▶ Exercise materials:
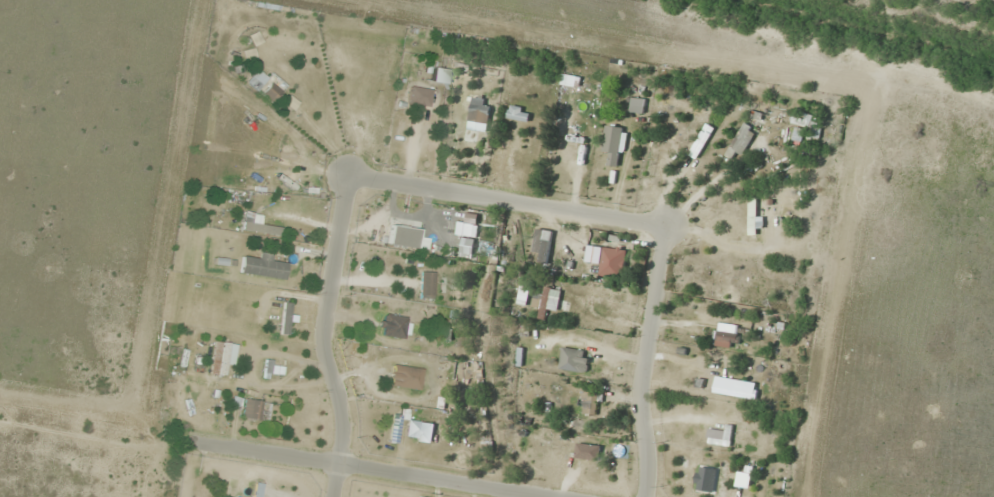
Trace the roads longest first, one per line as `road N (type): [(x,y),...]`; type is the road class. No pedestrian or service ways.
road 1 (residential): [(551,496),(186,440)]
road 2 (residential): [(347,171),(322,335),(344,422),(333,496)]
road 3 (residential): [(668,224),(347,171)]
road 4 (residential): [(644,496),(639,386),(668,224)]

▶ The problem: Return the whole of the material above exactly, with no picture carried over.

▶ Answer to the problem:
Trace the roads longest first, one per line as `road N (type): [(x,y),...]`; type is the road class. No pedestrian or service ways.
road 1 (residential): [(551,496),(186,440)]
road 2 (residential): [(347,171),(322,335),(344,422),(333,496)]
road 3 (residential): [(668,224),(347,171)]
road 4 (residential): [(644,496),(639,386),(668,224)]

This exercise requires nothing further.